▶ _Work item_
Please copy every line of the data in which the string "none" appears.

▶ _Given records_

'''

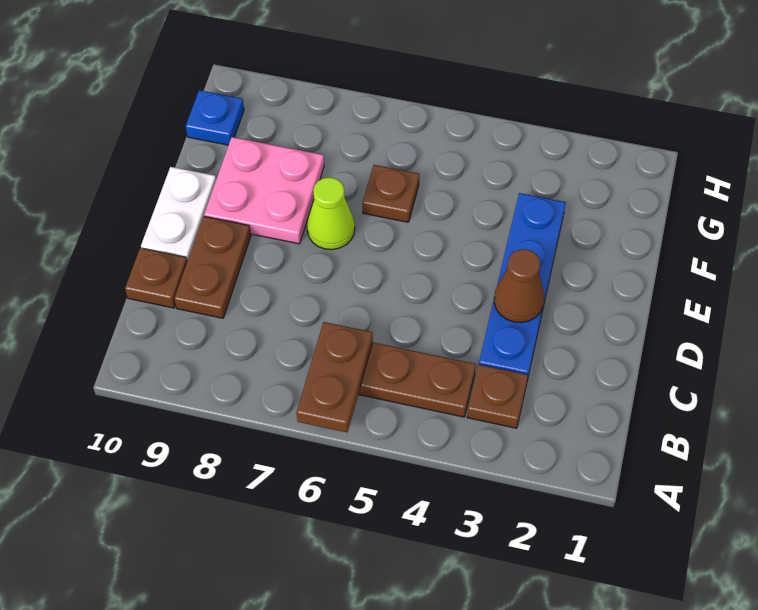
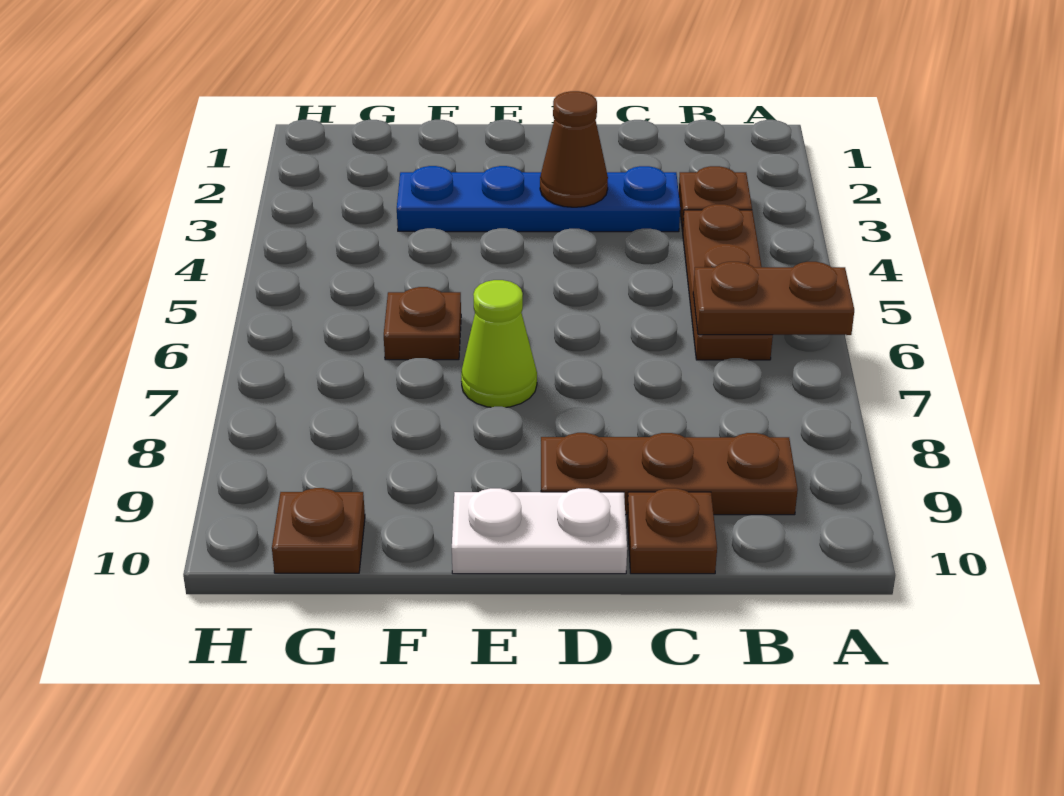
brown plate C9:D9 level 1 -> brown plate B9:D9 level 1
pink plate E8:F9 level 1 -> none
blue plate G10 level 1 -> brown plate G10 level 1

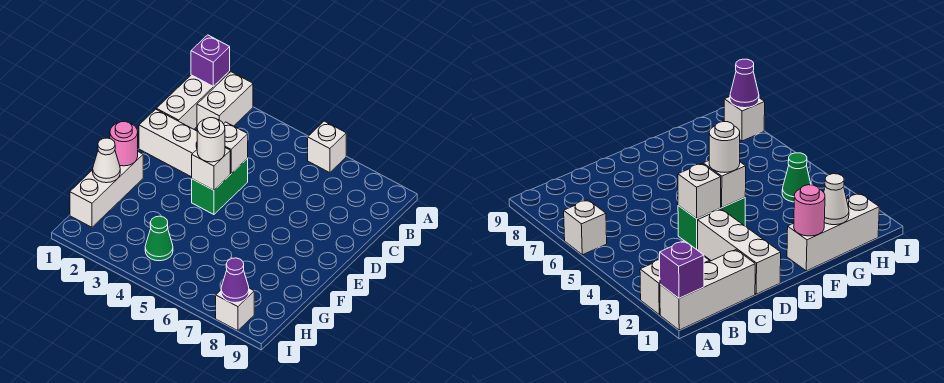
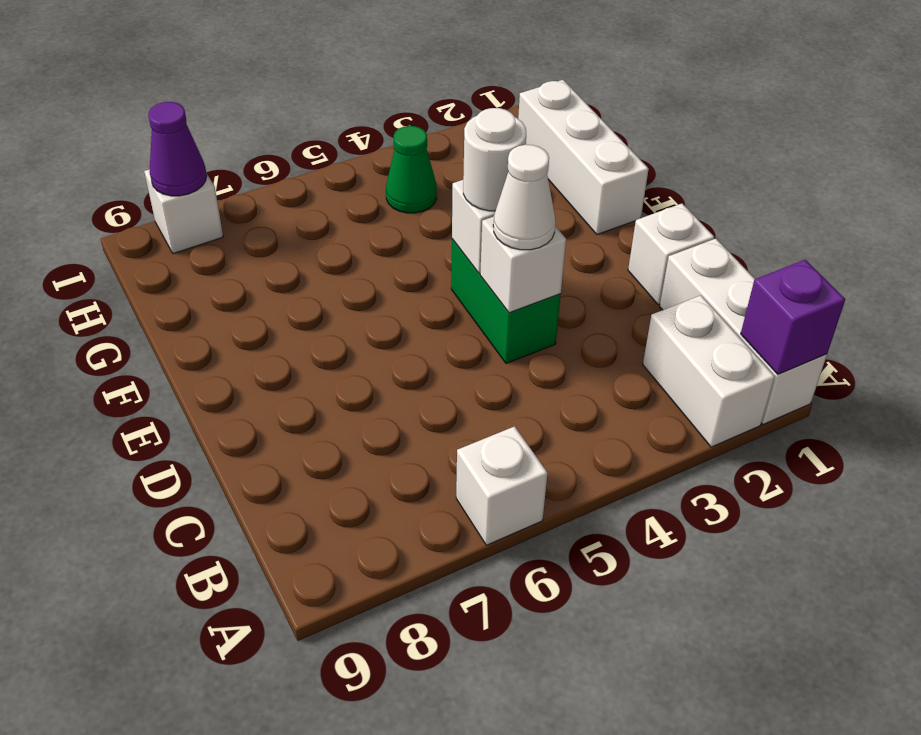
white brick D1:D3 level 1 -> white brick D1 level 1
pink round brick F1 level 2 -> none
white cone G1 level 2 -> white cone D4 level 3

'''
'''

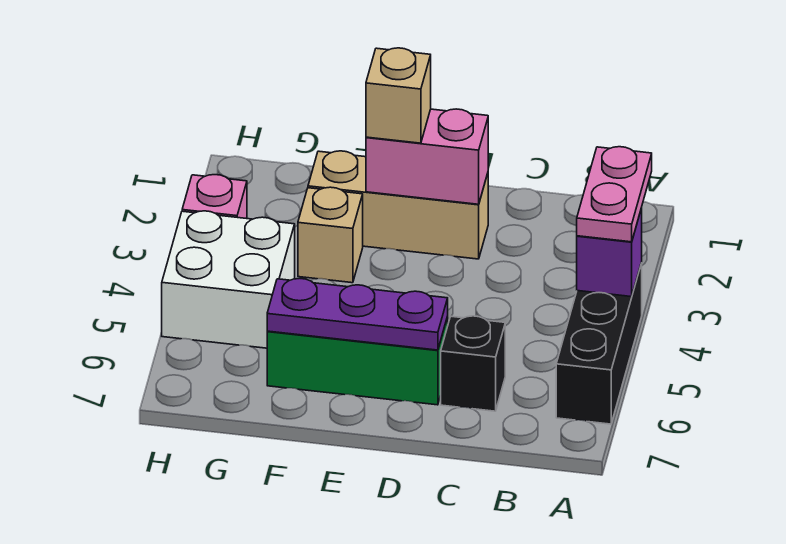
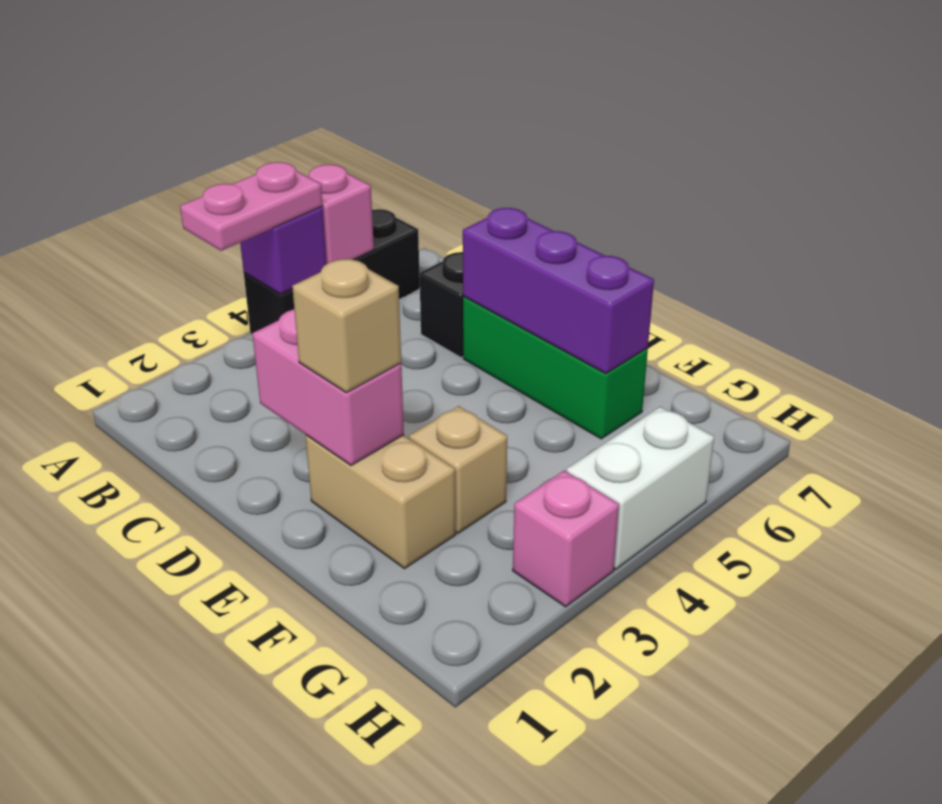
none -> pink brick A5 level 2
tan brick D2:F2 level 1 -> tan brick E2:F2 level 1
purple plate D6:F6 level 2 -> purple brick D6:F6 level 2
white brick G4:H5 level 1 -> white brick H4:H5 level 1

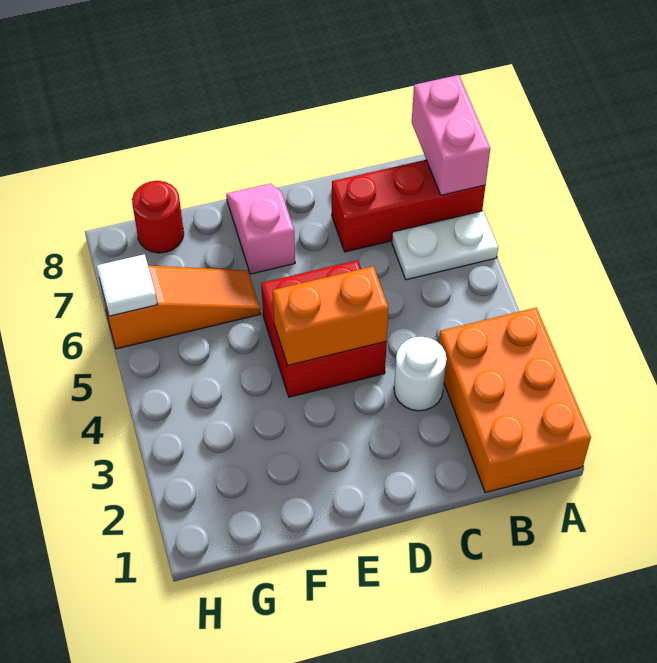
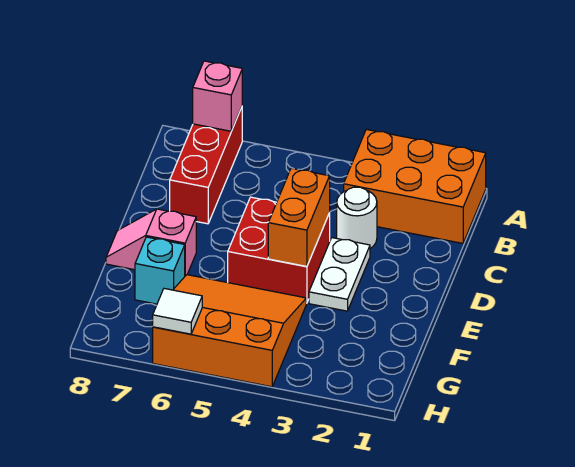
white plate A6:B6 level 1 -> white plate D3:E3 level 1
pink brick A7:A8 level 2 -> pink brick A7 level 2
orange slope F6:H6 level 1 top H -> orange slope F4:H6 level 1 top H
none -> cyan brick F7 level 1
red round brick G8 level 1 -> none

'''
'''

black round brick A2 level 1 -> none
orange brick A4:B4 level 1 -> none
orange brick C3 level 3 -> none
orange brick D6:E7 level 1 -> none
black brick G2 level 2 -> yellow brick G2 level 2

'''

▶ _Your solution_
pink plate E8:F9 level 1 -> none
pink round brick F1 level 2 -> none
none -> pink brick A5 level 2
none -> cyan brick F7 level 1
red round brick G8 level 1 -> none
black round brick A2 level 1 -> none
orange brick A4:B4 level 1 -> none
orange brick C3 level 3 -> none
orange brick D6:E7 level 1 -> none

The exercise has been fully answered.